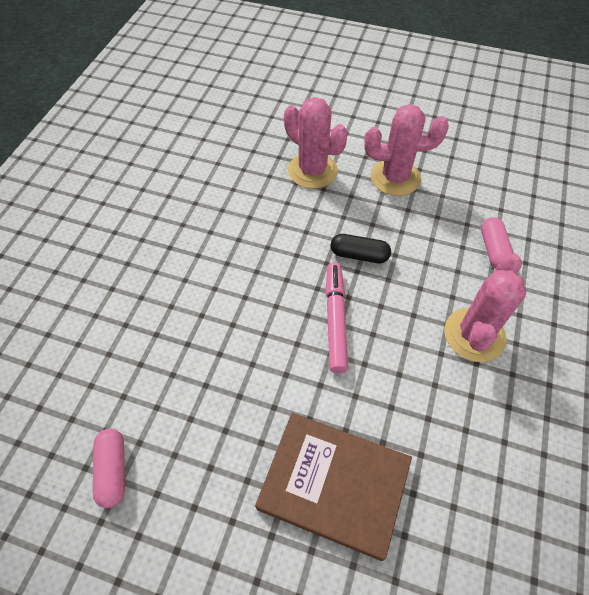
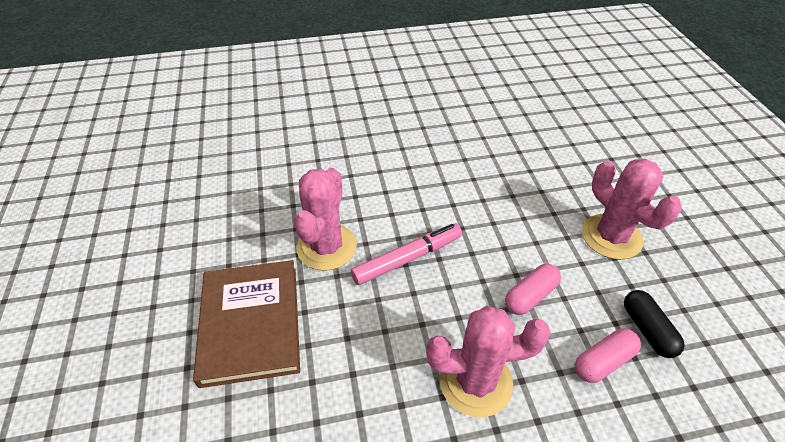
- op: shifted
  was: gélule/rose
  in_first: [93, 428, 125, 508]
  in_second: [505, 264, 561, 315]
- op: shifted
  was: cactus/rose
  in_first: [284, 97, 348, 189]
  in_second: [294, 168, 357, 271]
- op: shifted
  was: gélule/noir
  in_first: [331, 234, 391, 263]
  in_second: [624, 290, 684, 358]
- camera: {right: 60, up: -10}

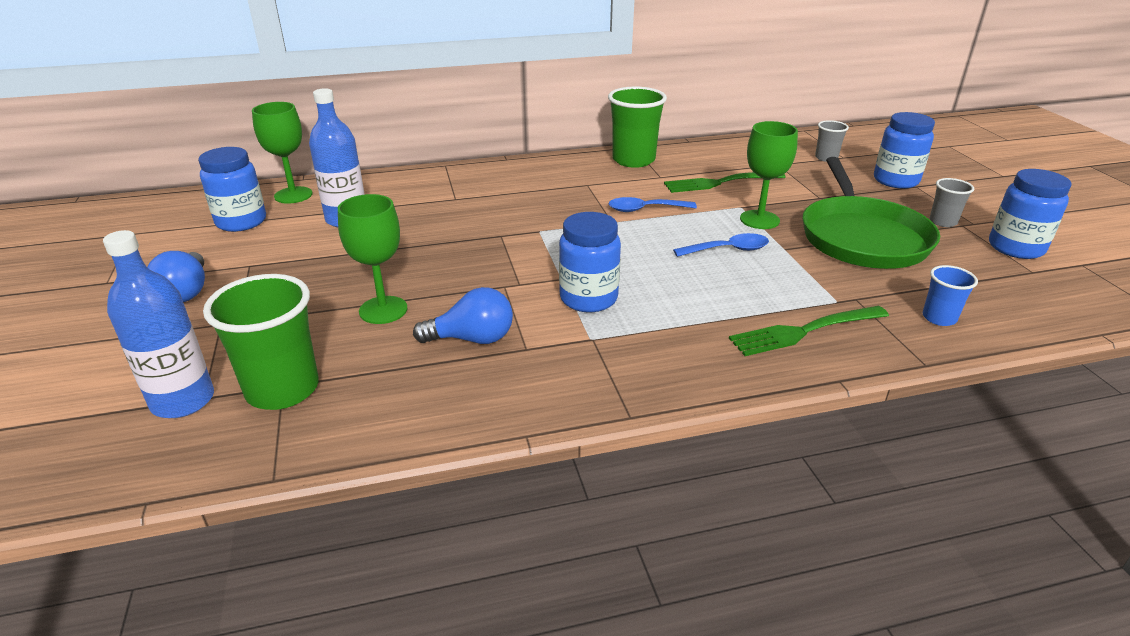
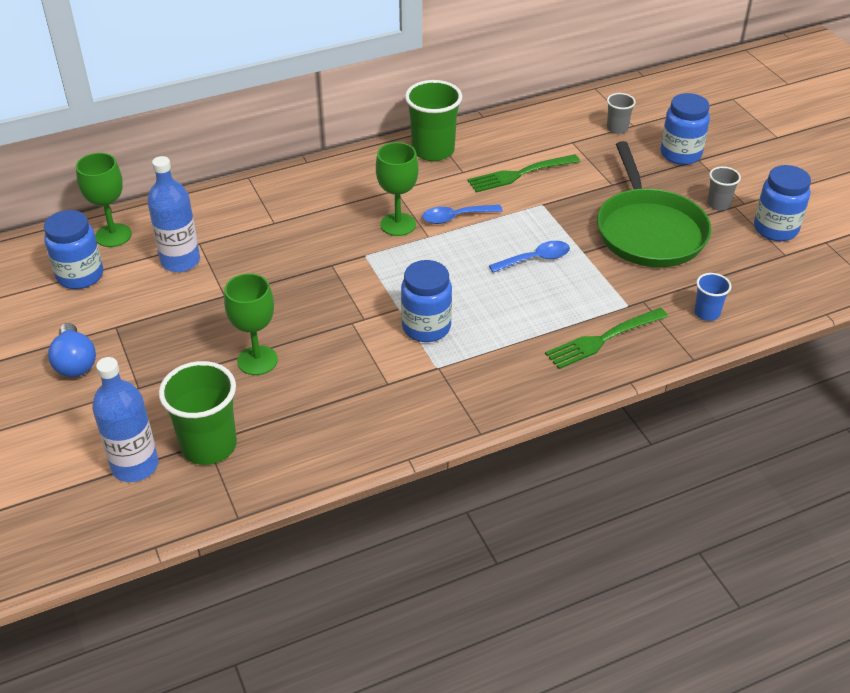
- op: gone
  was: ampoule/bleu
  in_first: [413, 287, 513, 344]
- op: shifted
  was: verre à pied/vert
  in_first: [740, 121, 798, 229]
  in_second: [376, 142, 418, 236]
- camera: {right: -10, up: 10}

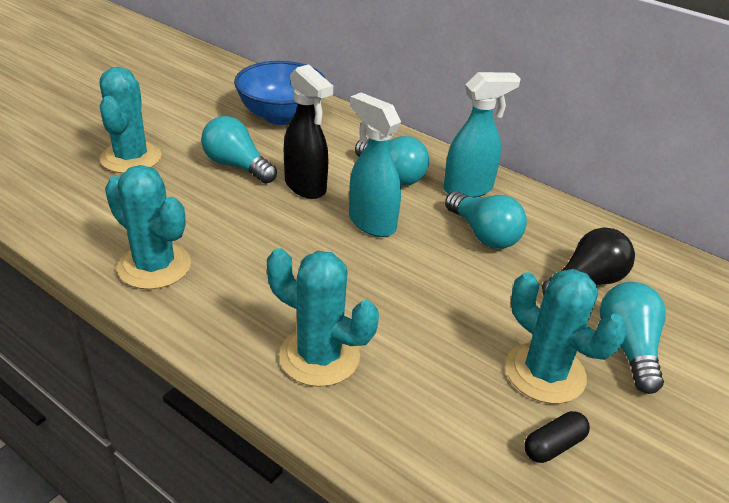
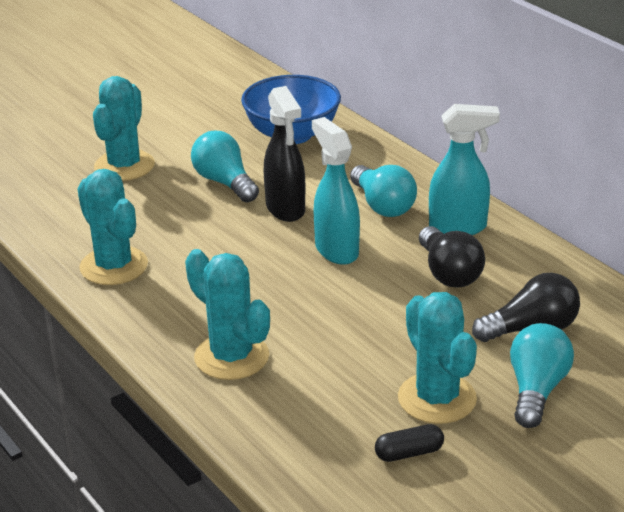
- op: repainted
  was: ampoule/turquoise
  now: ampoule/noir
  in_first: [445, 191, 527, 249]
  in_second: [419, 226, 485, 288]
- camera: {right: 20, up: -5}

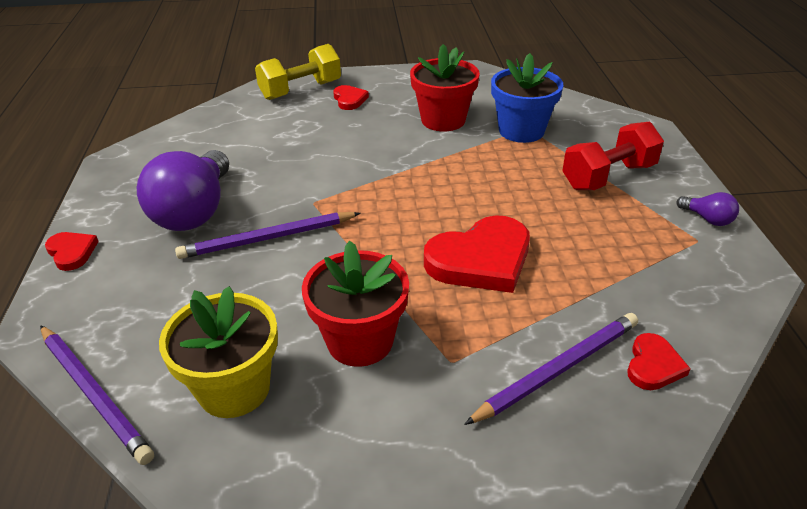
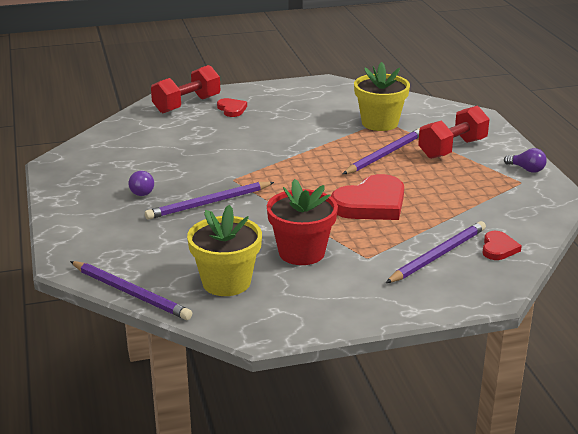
- op: gone
  was: cœur/rouge
  in_first: [45, 232, 99, 271]
- op: gone
  was: pot de fleurs/rouge
  in_first: [410, 44, 480, 131]
- op: new
  now: crayon/violet
  in_second: [343, 128, 420, 174]
- op: repainted
  was: haltère/jaune
  now: haltère/rouge
  in_first: [255, 44, 341, 100]
  in_second: [151, 65, 220, 113]
- op: repainted
  was: pot de fleurs/bleu
  now: pot de fleurs/jaune
  in_first: [491, 53, 563, 143]
  in_second: [354, 62, 410, 131]
- op: scaled
  was: ampoule/violet
  in_first: [137, 150, 229, 231]
  in_second: [128, 171, 154, 196]
  ratio: 0.43
- camera: {right: -10, up: -10}

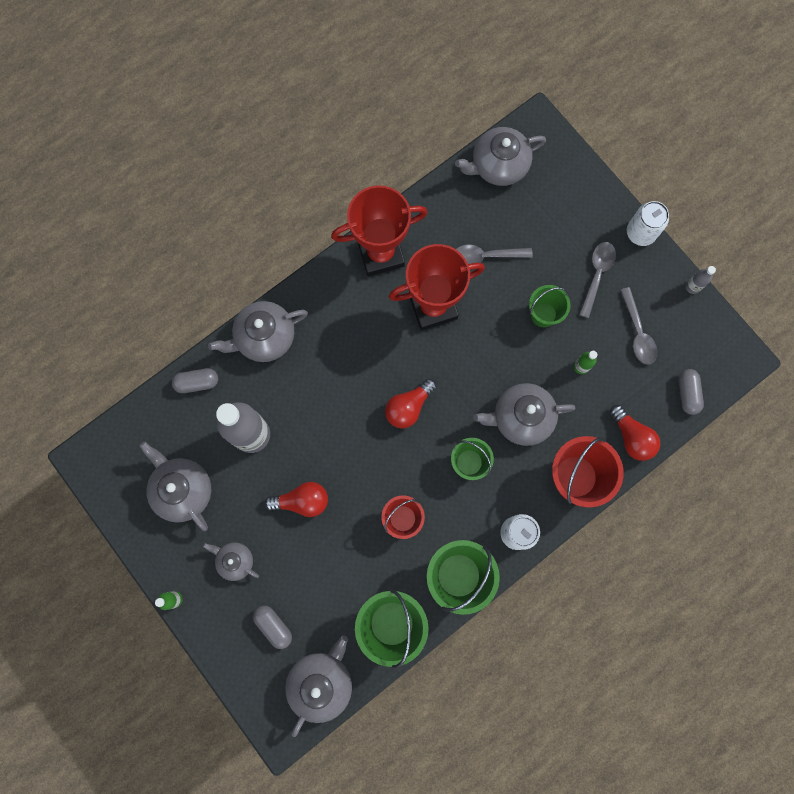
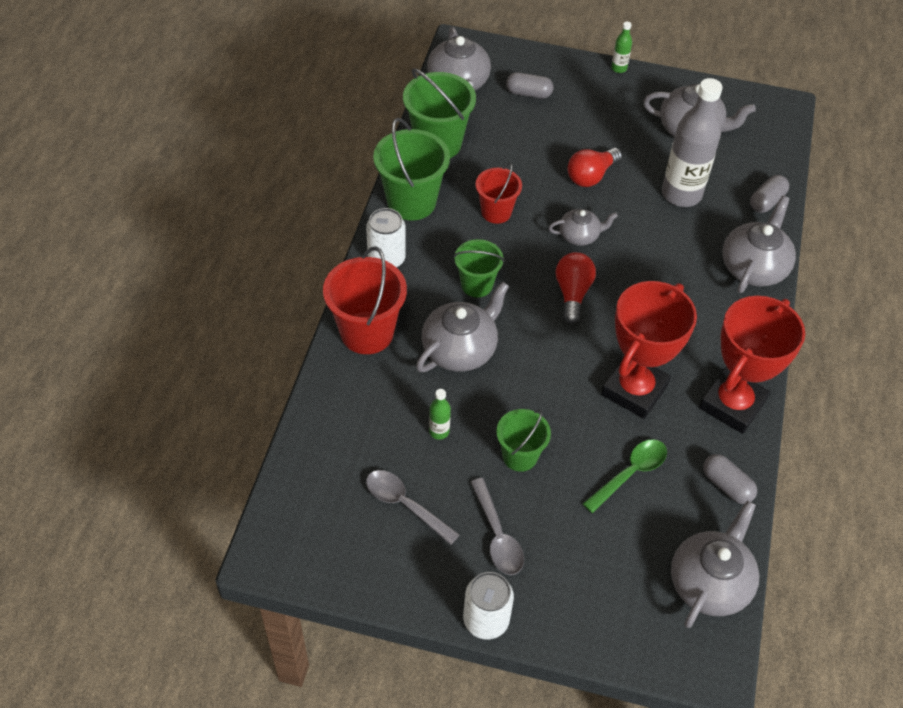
- op: gone
  was: ampoule/rouge
  in_first: [610, 405, 660, 461]
- op: gone
  was: bouteille/gris
  in_first: [686, 266, 716, 294]
- op: shifted
  was: théière/gris
  in_first: [203, 542, 259, 581]
  in_second: [549, 209, 618, 246]
- op: shifted
  was: gélule/gris
  in_first: [678, 369, 704, 415]
  in_second: [703, 454, 757, 504]
- op: repainted
  was: cuillère/gris
  now: cuillère/vert
  in_first: [456, 245, 533, 264]
  in_second: [583, 439, 667, 513]
- camera: {right: 140, up: -25}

BRIEF >>
Nothing but the lines from the first line of the data above through the line holding "was: verre à pied/vert" may appear in the response, copied exactly and without pictures.

RESULT OF THIS TASK >>
- op: shifted
  was: gélule/rose
  in_first: [93, 428, 125, 508]
  in_second: [505, 264, 561, 315]
- op: shifted
  was: cactus/rose
  in_first: [284, 97, 348, 189]
  in_second: [294, 168, 357, 271]
- op: shifted
  was: gélule/noir
  in_first: [331, 234, 391, 263]
  in_second: [624, 290, 684, 358]
- camera: {right: 60, up: -10}

- op: gone
  was: ampoule/bleu
  in_first: [413, 287, 513, 344]
- op: shifted
  was: verre à pied/vert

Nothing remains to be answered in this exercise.